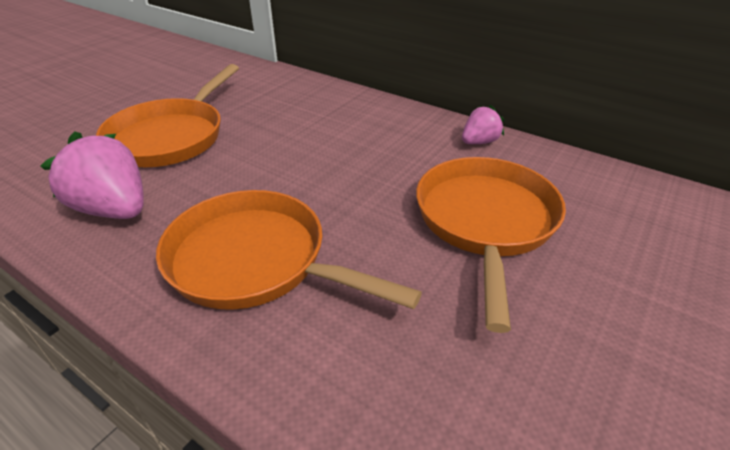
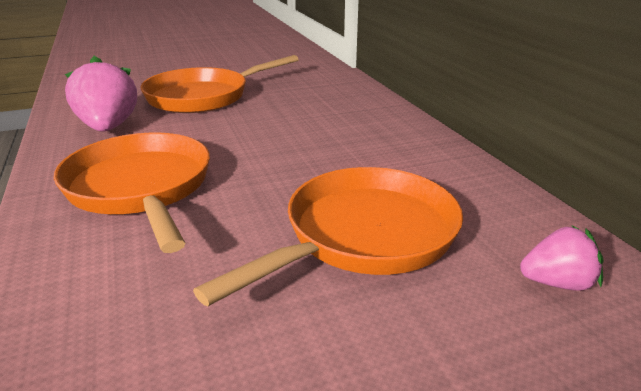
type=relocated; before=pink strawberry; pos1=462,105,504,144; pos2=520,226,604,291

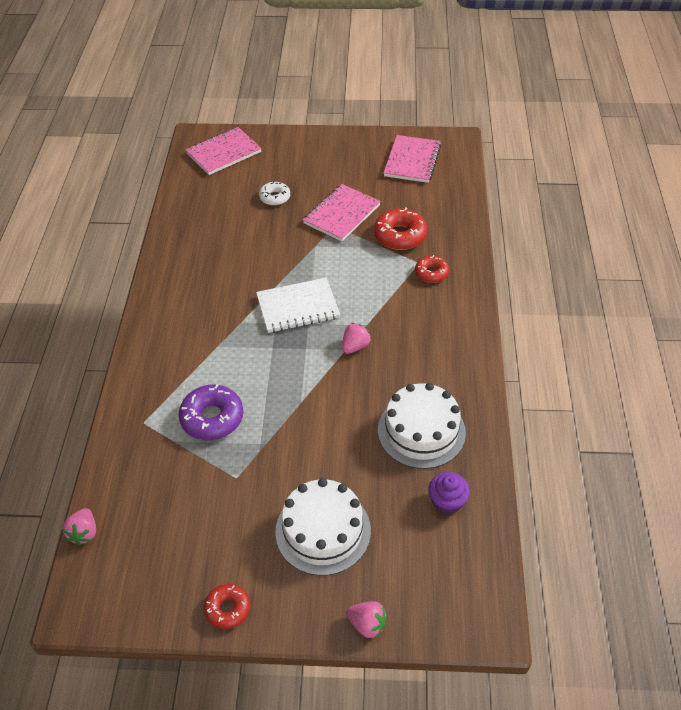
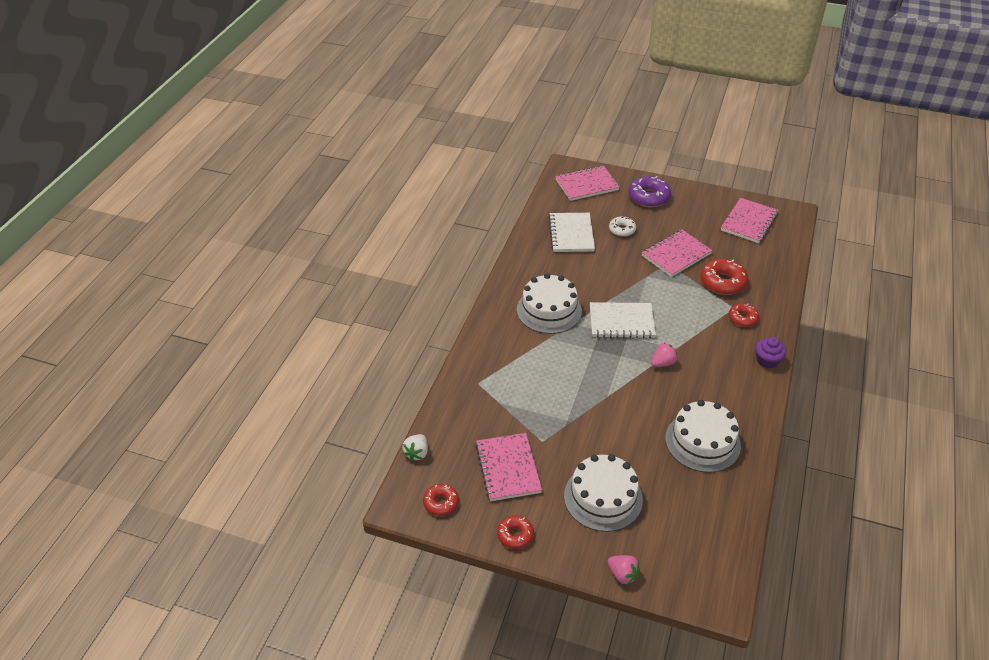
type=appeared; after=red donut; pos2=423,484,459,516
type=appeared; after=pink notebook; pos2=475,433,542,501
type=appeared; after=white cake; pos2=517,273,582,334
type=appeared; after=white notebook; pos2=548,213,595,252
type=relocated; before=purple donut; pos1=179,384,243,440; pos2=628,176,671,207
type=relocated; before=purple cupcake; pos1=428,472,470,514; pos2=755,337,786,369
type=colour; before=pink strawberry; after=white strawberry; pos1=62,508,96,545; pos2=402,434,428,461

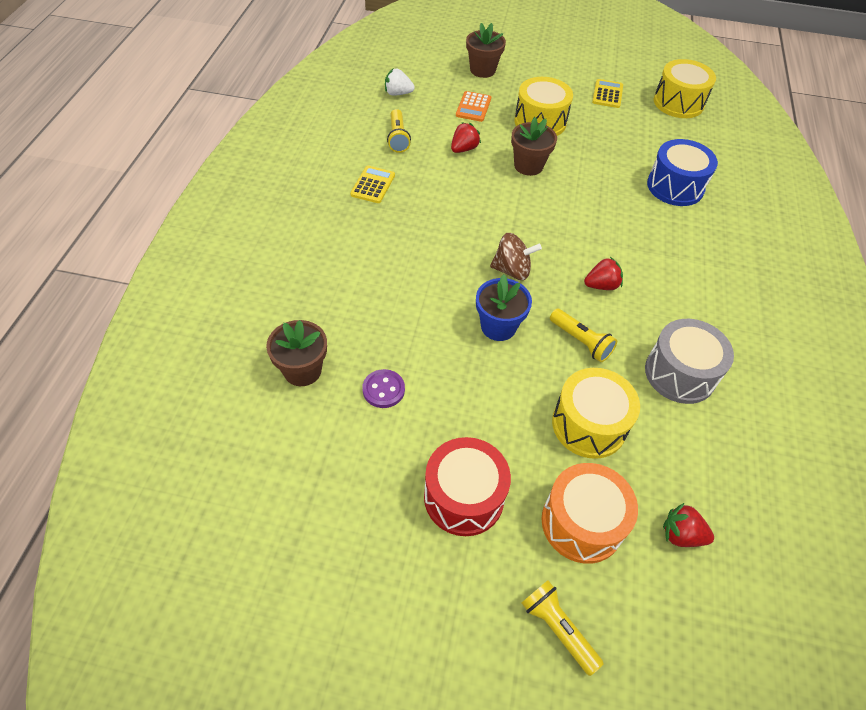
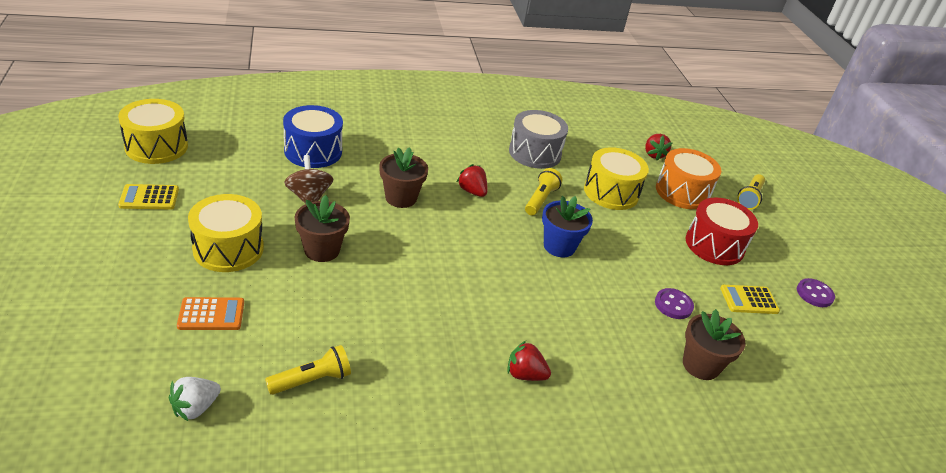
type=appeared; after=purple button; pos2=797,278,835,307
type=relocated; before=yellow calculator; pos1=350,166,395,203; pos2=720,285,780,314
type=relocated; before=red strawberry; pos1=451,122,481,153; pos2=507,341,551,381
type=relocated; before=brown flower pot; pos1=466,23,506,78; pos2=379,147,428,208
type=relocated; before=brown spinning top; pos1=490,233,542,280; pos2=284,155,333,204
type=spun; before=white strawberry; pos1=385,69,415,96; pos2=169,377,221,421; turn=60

◇ ◇ ◇

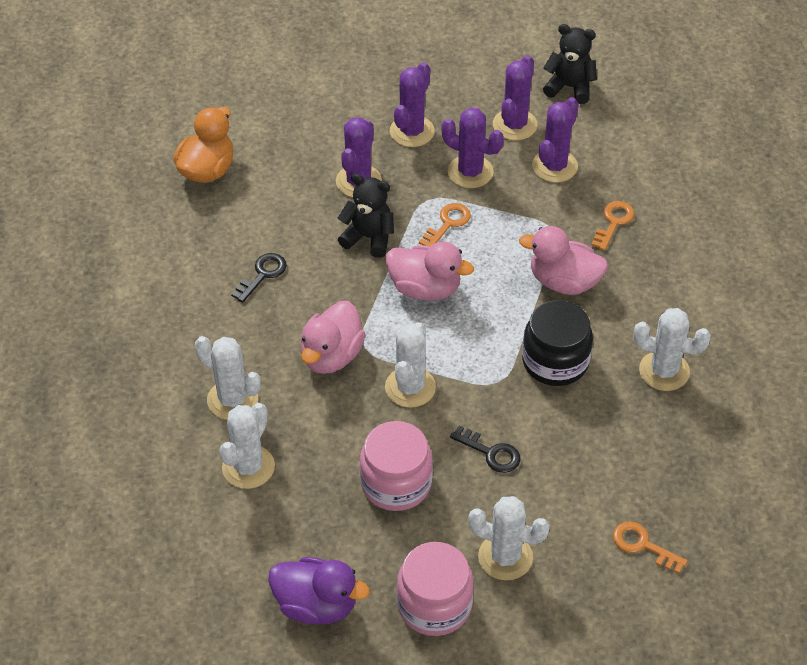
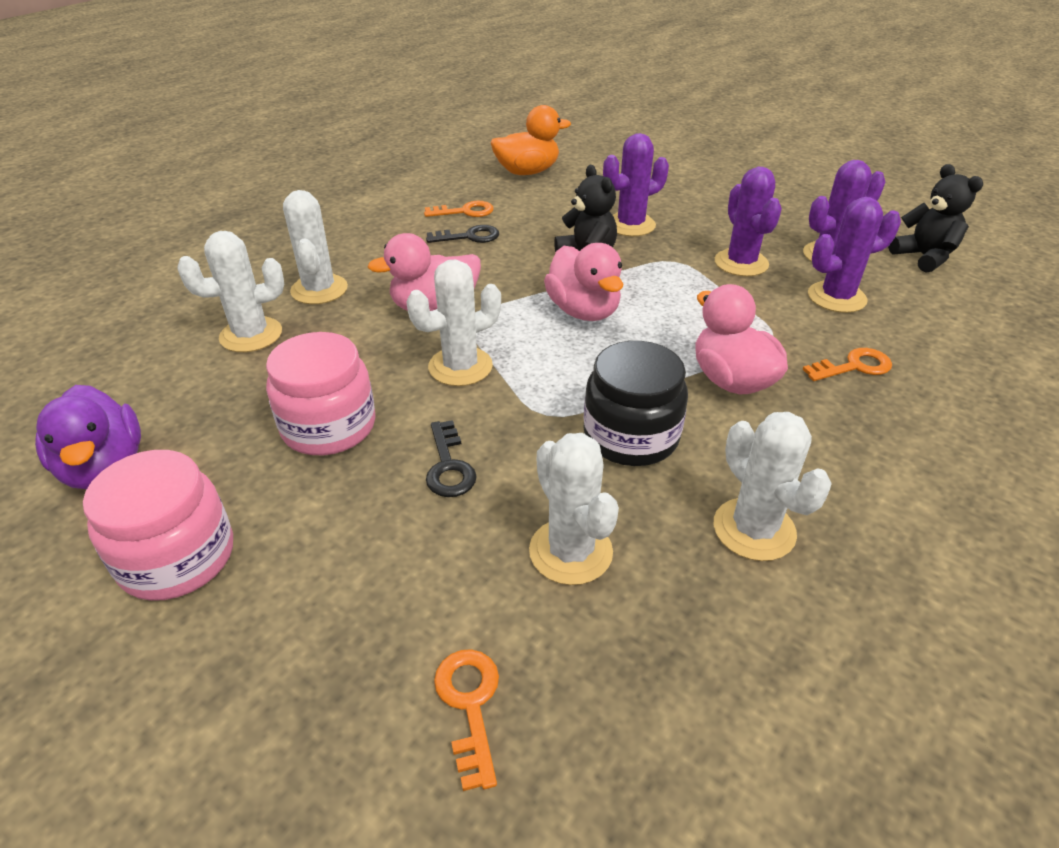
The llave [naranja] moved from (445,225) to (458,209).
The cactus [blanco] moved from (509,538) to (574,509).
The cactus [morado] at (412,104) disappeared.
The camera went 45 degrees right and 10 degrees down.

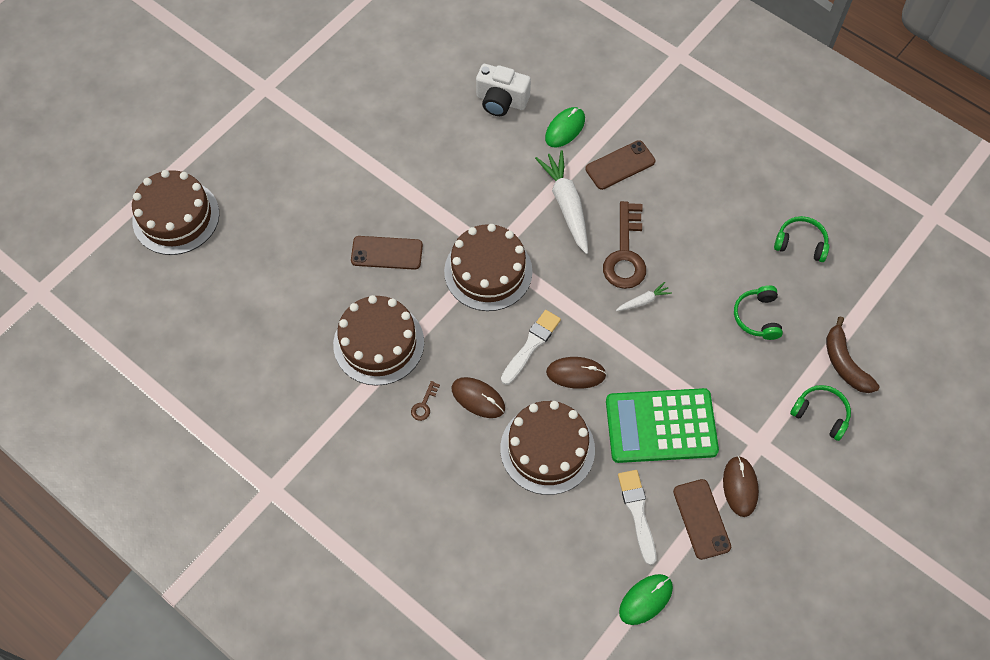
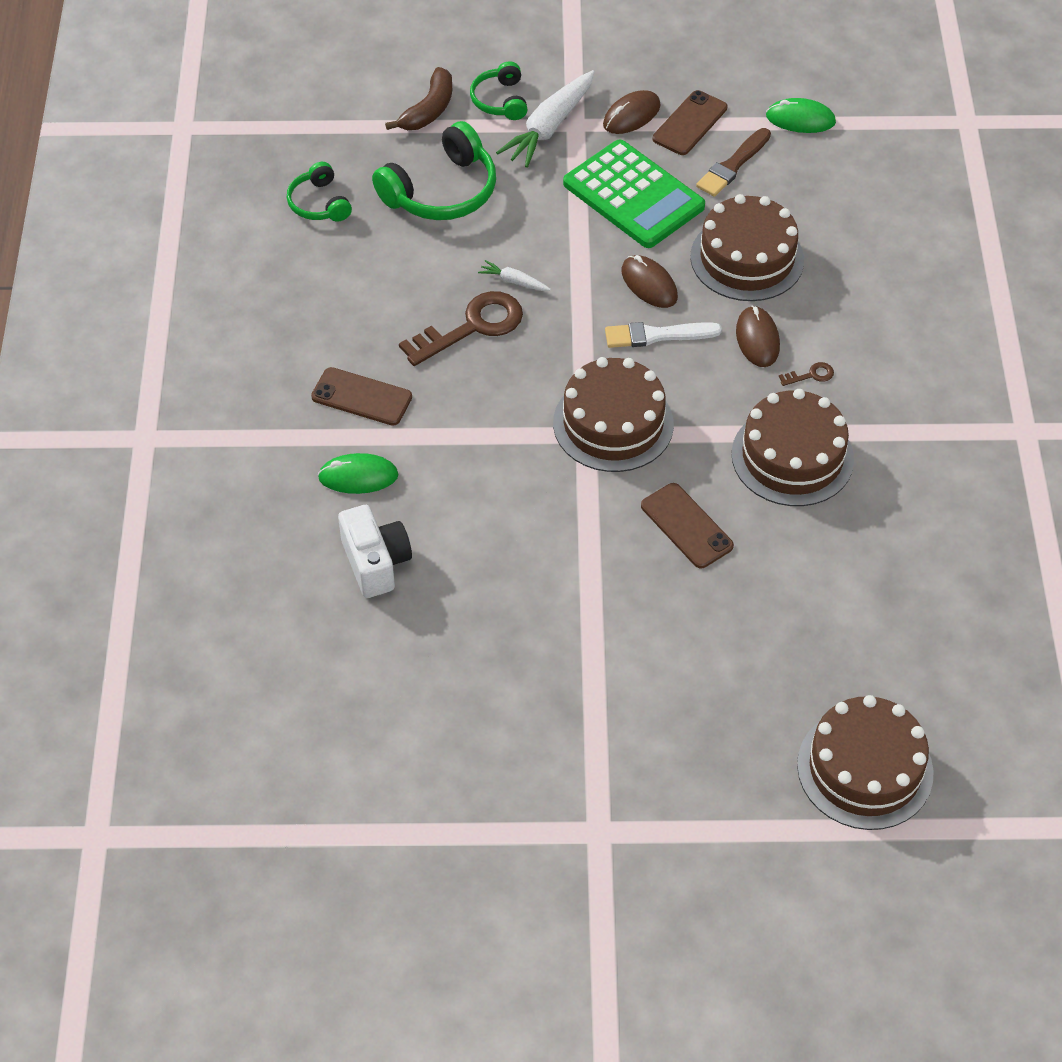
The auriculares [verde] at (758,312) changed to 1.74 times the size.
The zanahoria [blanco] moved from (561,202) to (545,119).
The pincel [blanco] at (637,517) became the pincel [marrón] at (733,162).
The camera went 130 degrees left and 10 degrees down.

◇ ◇ ◇

Work instruction:
Return only the lines between the one holding "The llave [naranja]" and the one holding "The cactus [morado] at (412,104) disappeared.", inclusive, exactly as they appear above.

Response to the exercise:
The llave [naranja] moved from (445,225) to (458,209).
The cactus [blanco] moved from (509,538) to (574,509).
The cactus [morado] at (412,104) disappeared.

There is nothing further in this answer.